[Version comparison data]
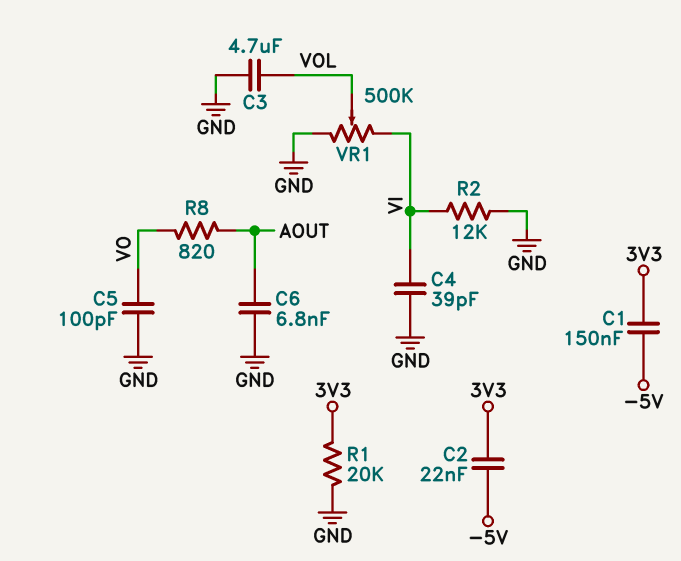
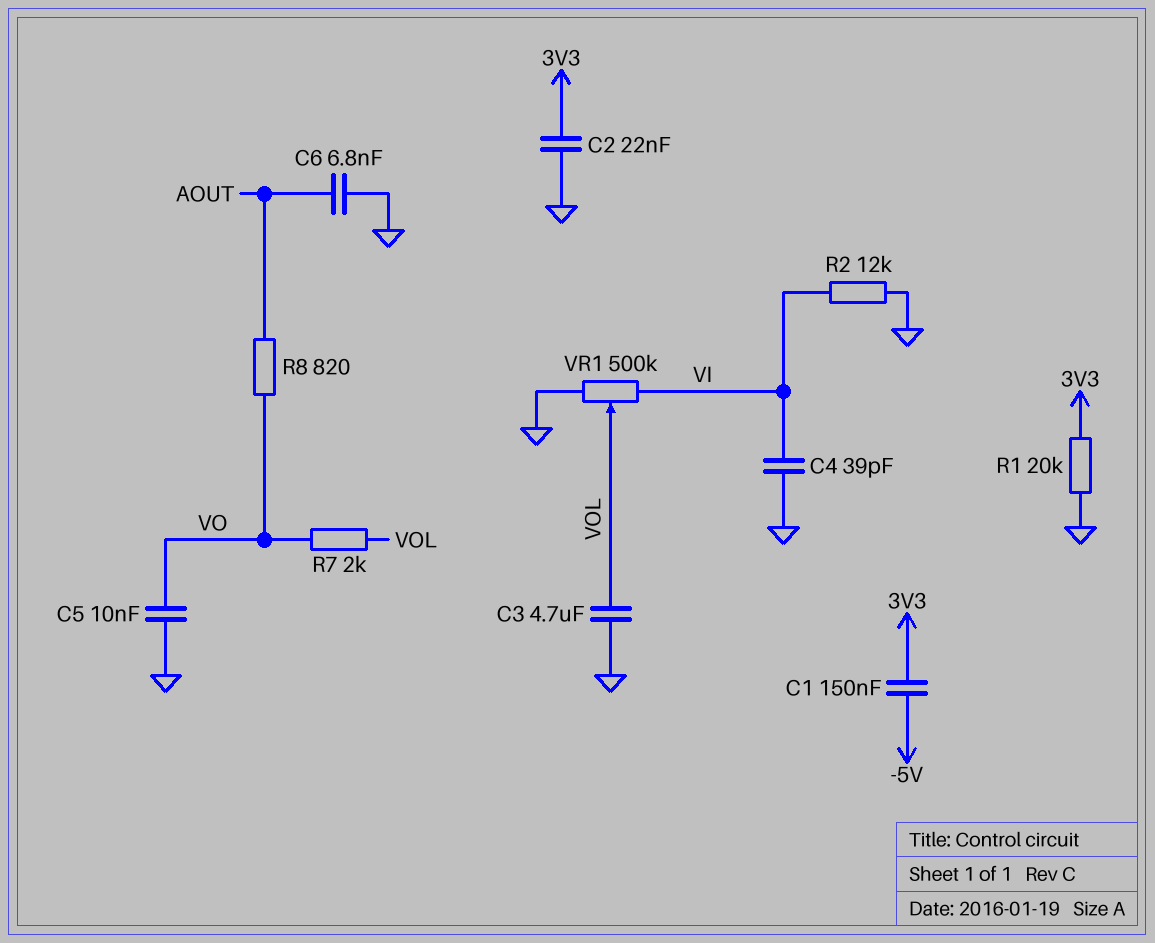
C2: 22nF (-5V, 3V3) -> 22nF (3V3, GND)
C5: 100pF (GND, VO) -> 10nF (GND, VO)
R7: none -> 2k (VO, VOL)

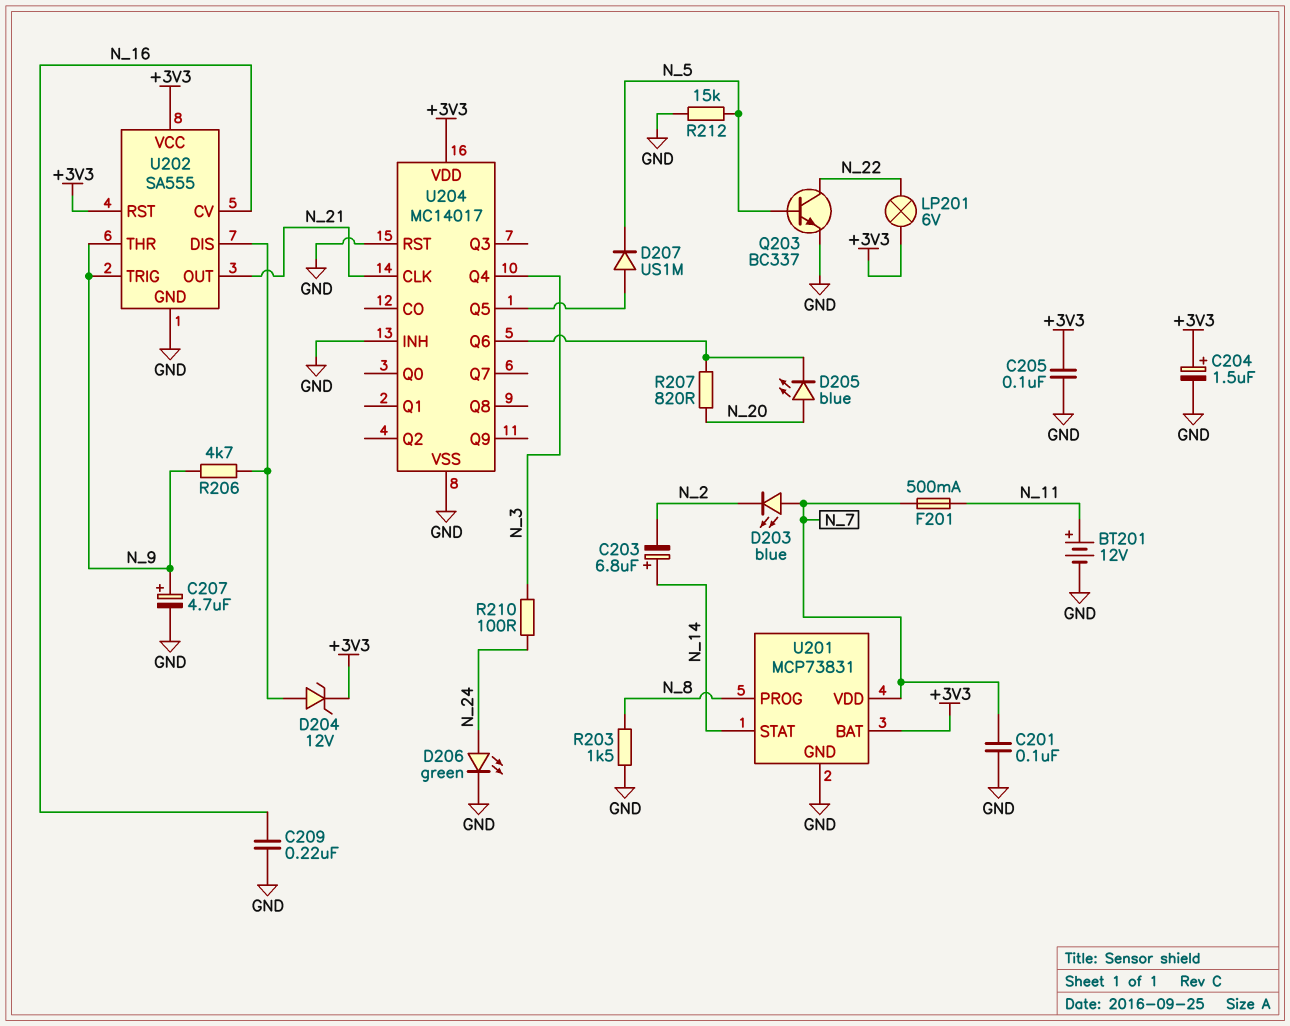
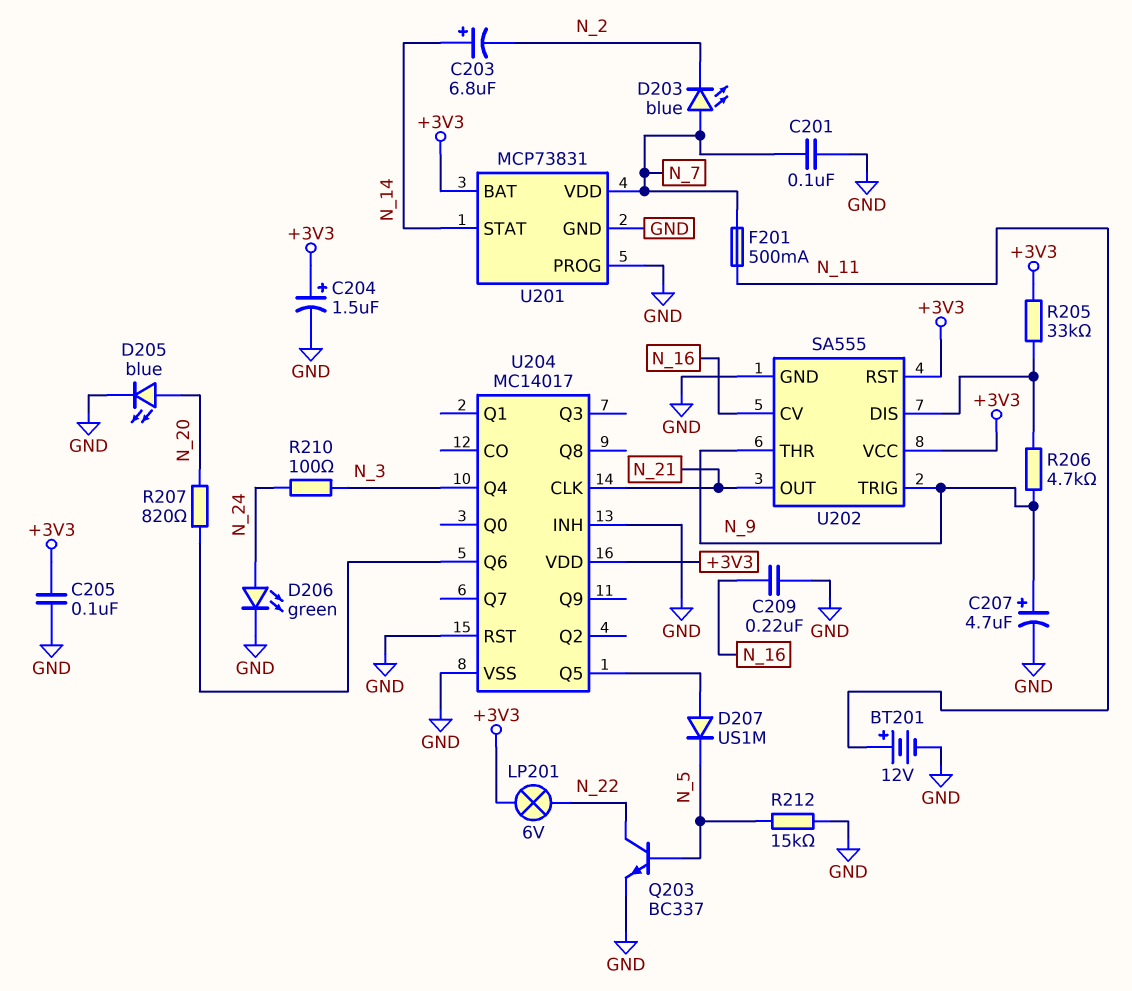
D204: zener 12V (A U202/DIS, K +3V3) -> none
D205: LED blue (A N_20, K U204/Q6) -> LED blue (A N_20, K GND)
R203: 1.5k (GND, N_8) -> none
R205: none -> 33k (+3V3, U202/DIS)
U201 pin PROG: N_8 -> GND

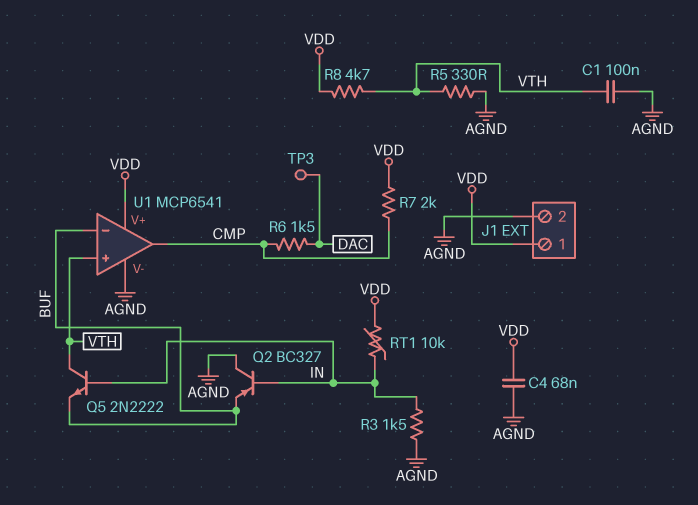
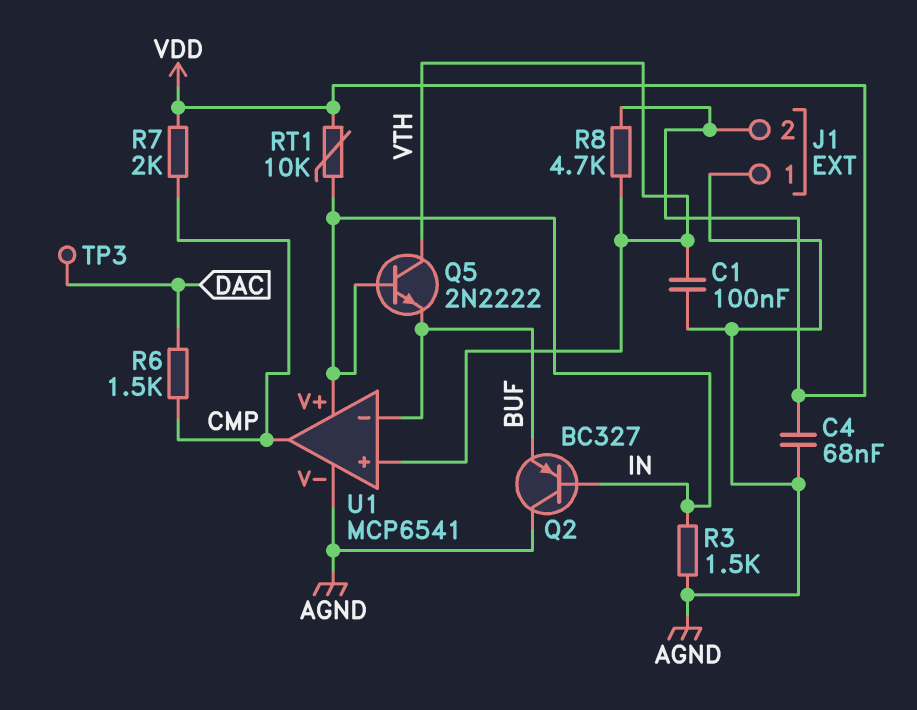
J1 pin 1: VDD -> AGND
J1 pin 2: AGND -> VDD
R5: 330 (AGND, VTH) -> none
U1 pin V+: VDD -> IN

TASK ITEM
Starting at the line above with "C5: 100pF (GND, VO) -> 10nF (GND, VO)", output every line exactly up to and including the line with "R205: none -> 33k (+3V3, U202/DIS)", but none of the pictures.

SOLUTION TO THIS PROBLEM
C5: 100pF (GND, VO) -> 10nF (GND, VO)
R7: none -> 2k (VO, VOL)

D204: zener 12V (A U202/DIS, K +3V3) -> none
D205: LED blue (A N_20, K U204/Q6) -> LED blue (A N_20, K GND)
R203: 1.5k (GND, N_8) -> none
R205: none -> 33k (+3V3, U202/DIS)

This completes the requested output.